> _DATA SEGMENT_

○ ○ ○

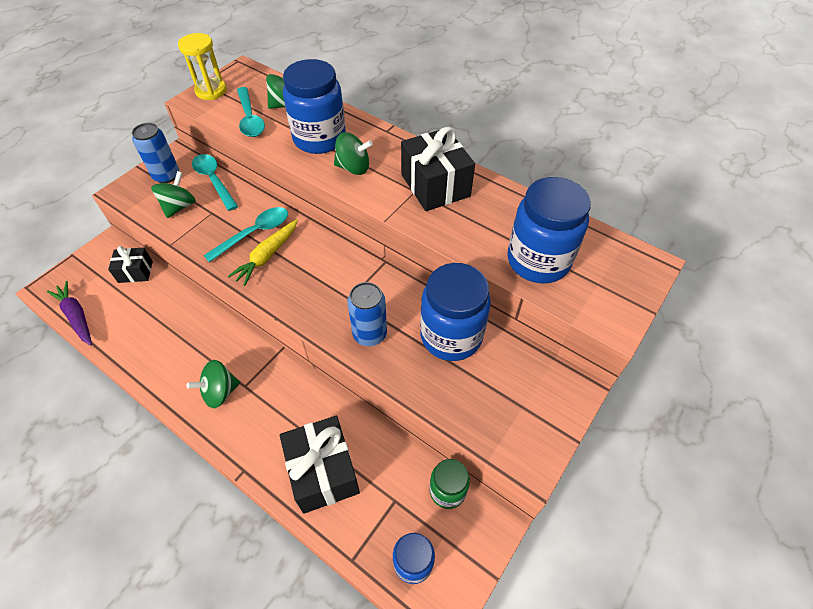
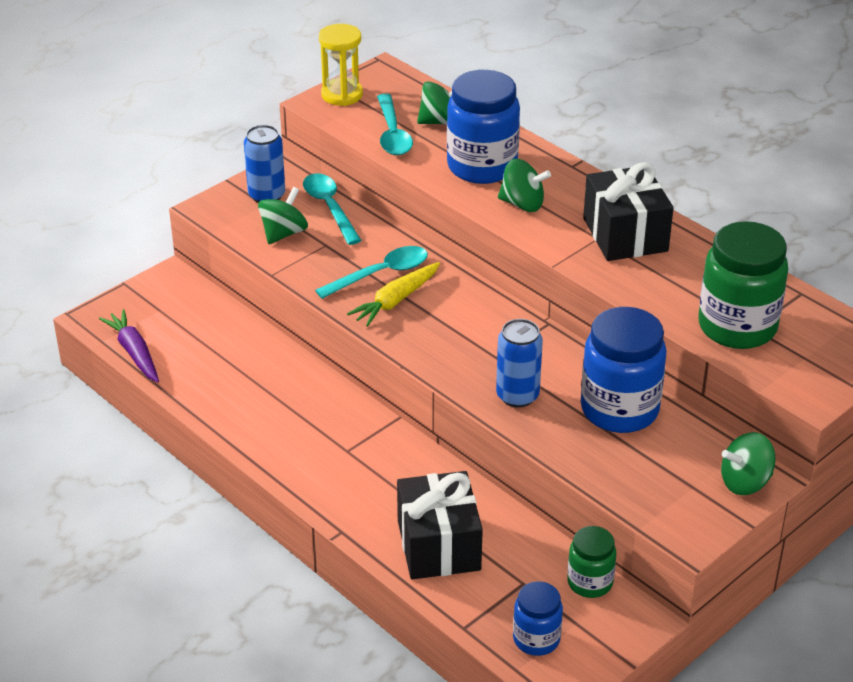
camera: 10 degrees right, 15 degrees down
black gift [108,246,153,283] -> none
green spinning top [187,360,240,408] -> green spinning top moved to [721,432,776,495]
blue jar [508,177,591,284] -> green jar [698,221,788,349]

○ ○ ○

> _WORK INSTRUCTIONS_
Where images occur in the data above, leave them out and repeat everything else exactly.

> _SOLUTION_
camera: 10 degrees right, 15 degrees down
black gift [108,246,153,283] -> none
green spinning top [187,360,240,408] -> green spinning top moved to [721,432,776,495]
blue jar [508,177,591,284] -> green jar [698,221,788,349]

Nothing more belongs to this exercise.